*Problem to solve:*
Output the records precisely as they stand. Pictures are to be skipped.

*Material supplied:*
------------------------------------------------------------

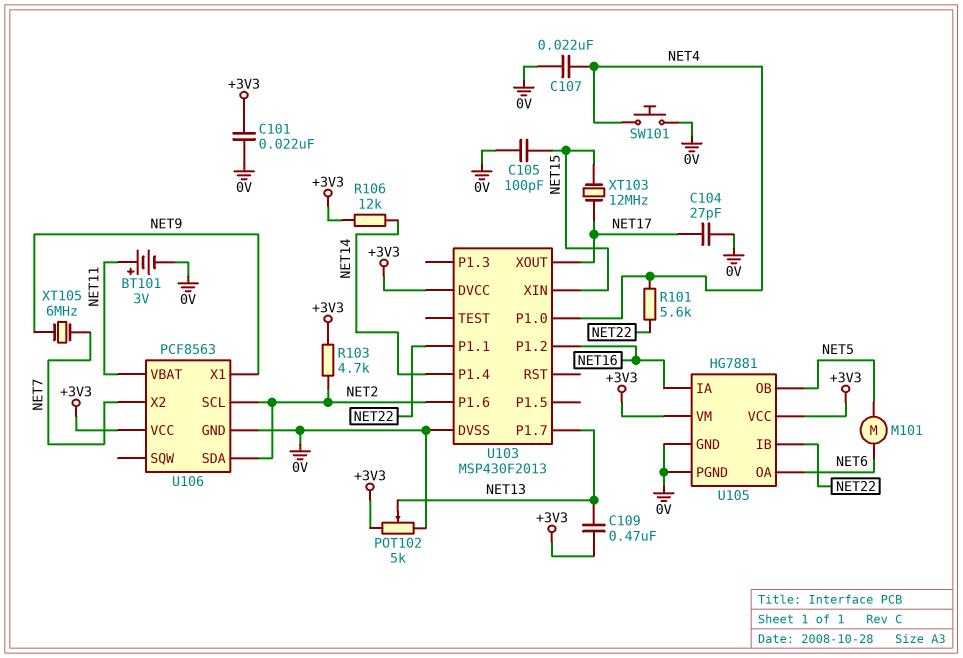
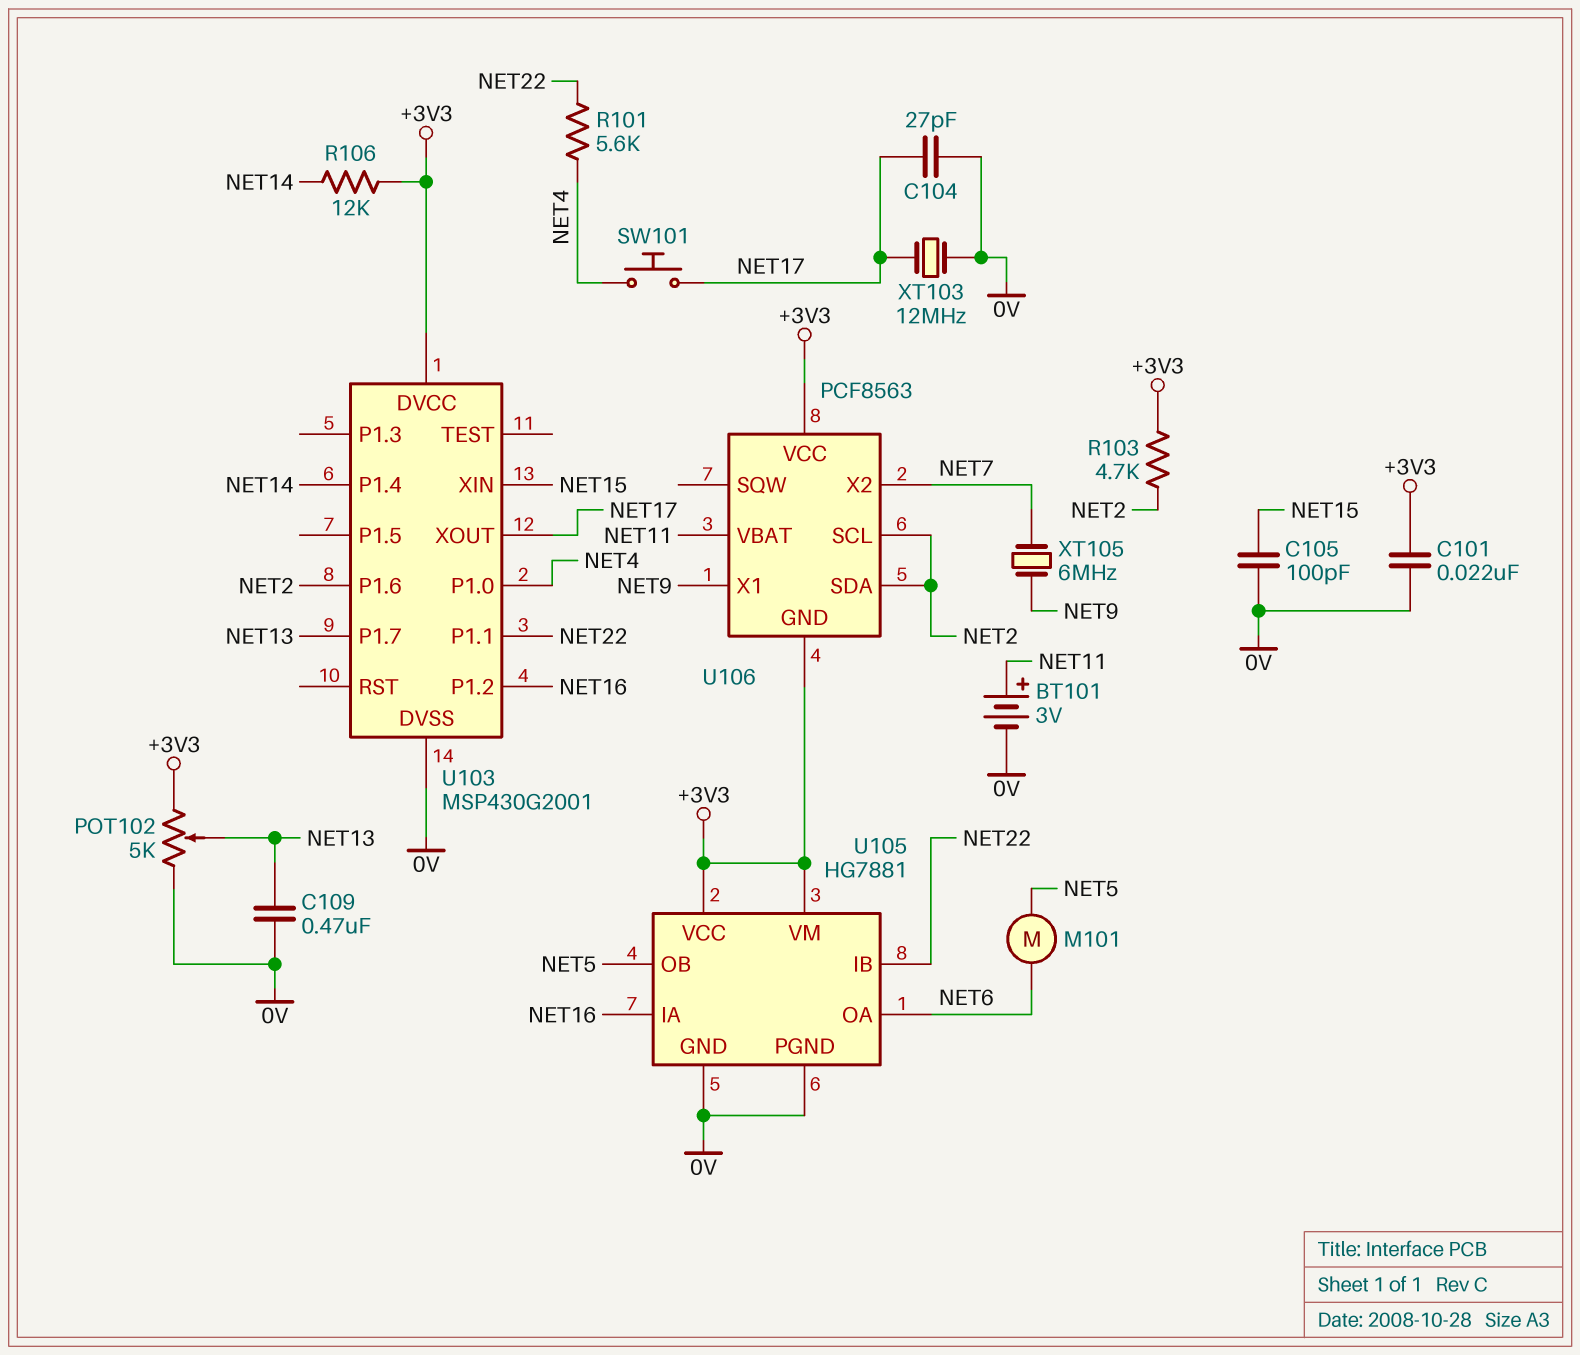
C107: 22nF (0V, NET4) -> none
C109: 470nF (+3V3, NET13) -> 470nF (0V, NET13)
SW101: button (0V, NET4) -> button (NET4, NET17)
U103: MSP430F2013 -> MSP430G2001
U106 pin GND: 0V -> +3V3
XT103: 12MHz (NET15, NET17) -> 12MHz (0V, NET17)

------------------------------------------------------------

*Response box:*
C107: 22nF (0V, NET4) -> none
C109: 470nF (+3V3, NET13) -> 470nF (0V, NET13)
SW101: button (0V, NET4) -> button (NET4, NET17)
U103: MSP430F2013 -> MSP430G2001
U106 pin GND: 0V -> +3V3
XT103: 12MHz (NET15, NET17) -> 12MHz (0V, NET17)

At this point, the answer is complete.